• [DESCRIPTION OF THE TASK]
Only the words of the entries are wanted, repeated exactly and without images.

• [GIVEN RECORDS]

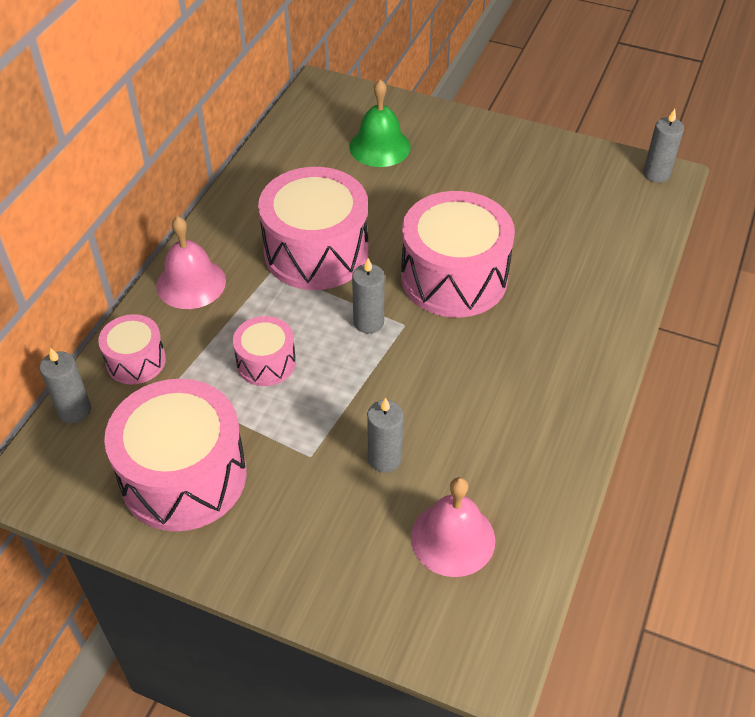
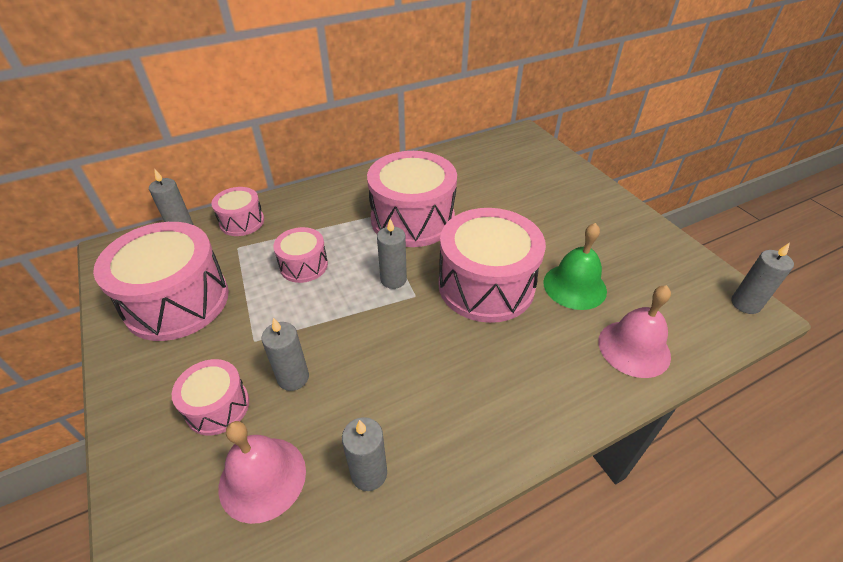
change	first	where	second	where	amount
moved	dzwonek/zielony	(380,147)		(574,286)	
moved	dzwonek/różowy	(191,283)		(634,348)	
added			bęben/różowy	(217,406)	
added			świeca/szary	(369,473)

• [YOUR SOLUTION]
change	first	where	second	where	amount
moved	dzwonek/zielony	(380,147)		(574,286)	
moved	dzwonek/różowy	(191,283)		(634,348)	
added			bęben/różowy	(217,406)	
added			świeca/szary	(369,473)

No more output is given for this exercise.